'''
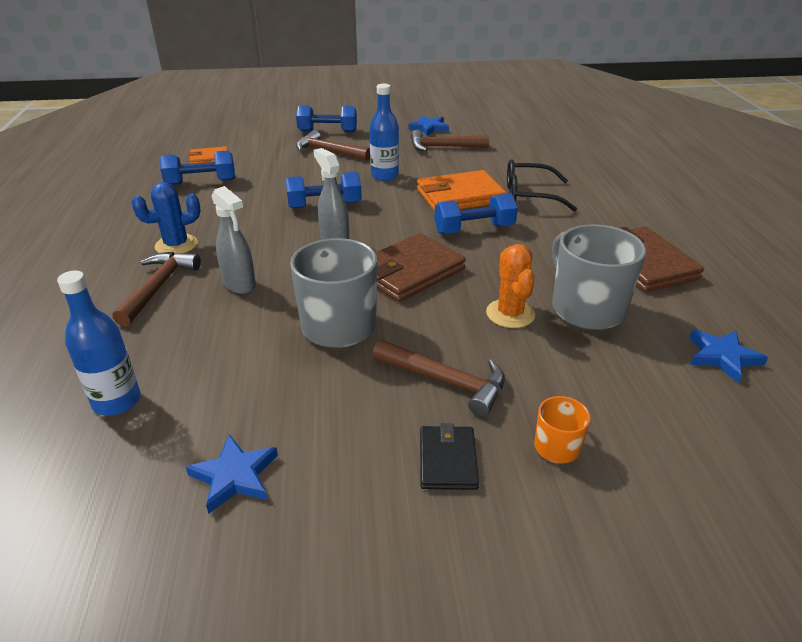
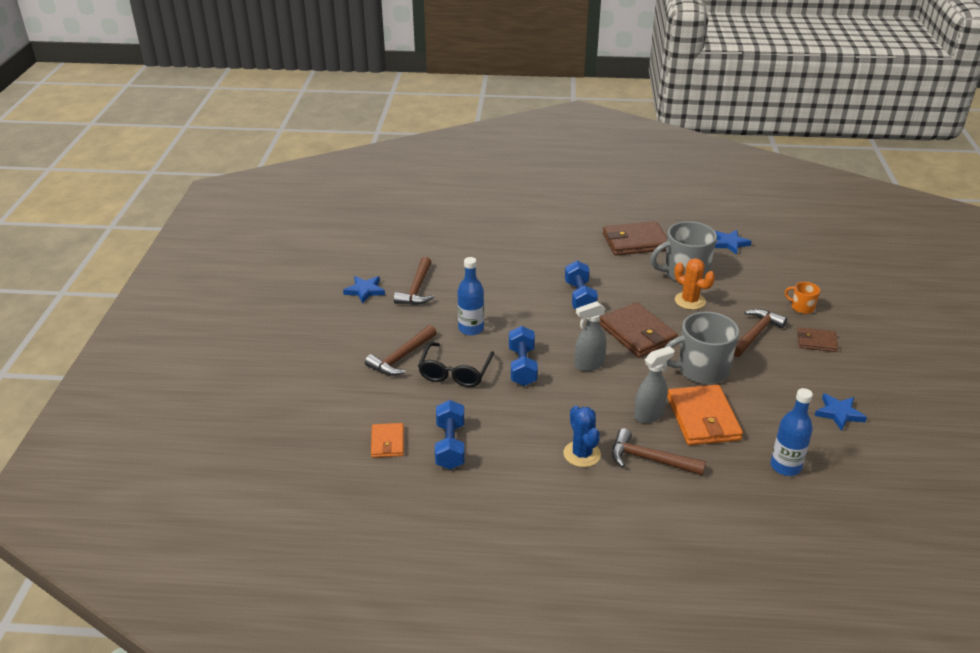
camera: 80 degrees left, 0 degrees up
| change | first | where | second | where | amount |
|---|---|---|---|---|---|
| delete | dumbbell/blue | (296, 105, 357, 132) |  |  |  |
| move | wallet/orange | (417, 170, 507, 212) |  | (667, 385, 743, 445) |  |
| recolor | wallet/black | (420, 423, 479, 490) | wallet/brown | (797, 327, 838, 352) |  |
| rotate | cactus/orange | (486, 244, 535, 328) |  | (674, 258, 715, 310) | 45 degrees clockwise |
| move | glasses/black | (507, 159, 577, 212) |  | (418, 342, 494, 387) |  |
'''
Work instruction
Taking the listing as a whole, count how many of its lines contain the word "move", and reply with that count alone.

Task result
2